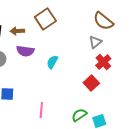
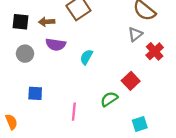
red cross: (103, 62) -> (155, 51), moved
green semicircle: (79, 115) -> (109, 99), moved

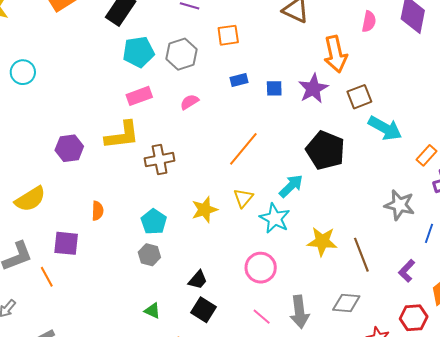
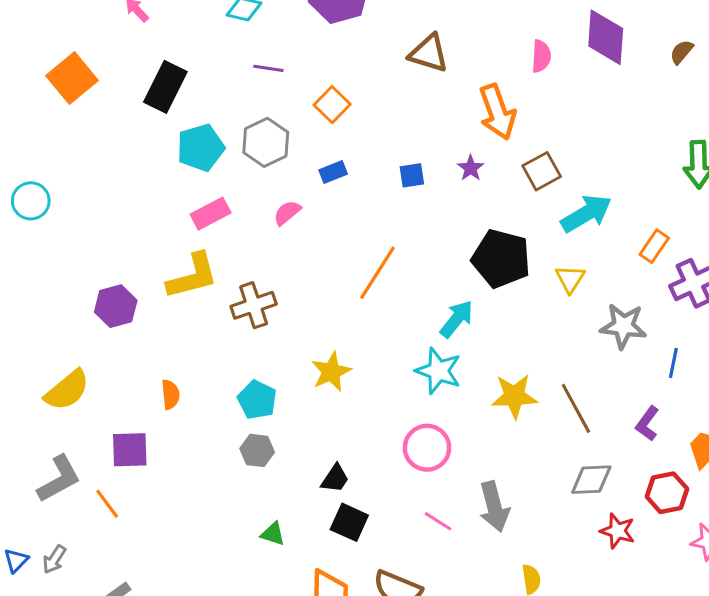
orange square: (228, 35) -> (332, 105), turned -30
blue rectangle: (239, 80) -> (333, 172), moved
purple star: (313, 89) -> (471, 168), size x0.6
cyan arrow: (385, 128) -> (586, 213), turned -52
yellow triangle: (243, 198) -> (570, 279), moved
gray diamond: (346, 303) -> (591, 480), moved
=-=-=-=-=
* **What to work on**: Please output the full listing above exactly, minus any pictures.

* **Answer space**:
red cross: (103, 62) -> (155, 51), moved
green semicircle: (79, 115) -> (109, 99), moved

orange square: (228, 35) -> (332, 105), turned -30
blue rectangle: (239, 80) -> (333, 172), moved
purple star: (313, 89) -> (471, 168), size x0.6
cyan arrow: (385, 128) -> (586, 213), turned -52
yellow triangle: (243, 198) -> (570, 279), moved
gray diamond: (346, 303) -> (591, 480), moved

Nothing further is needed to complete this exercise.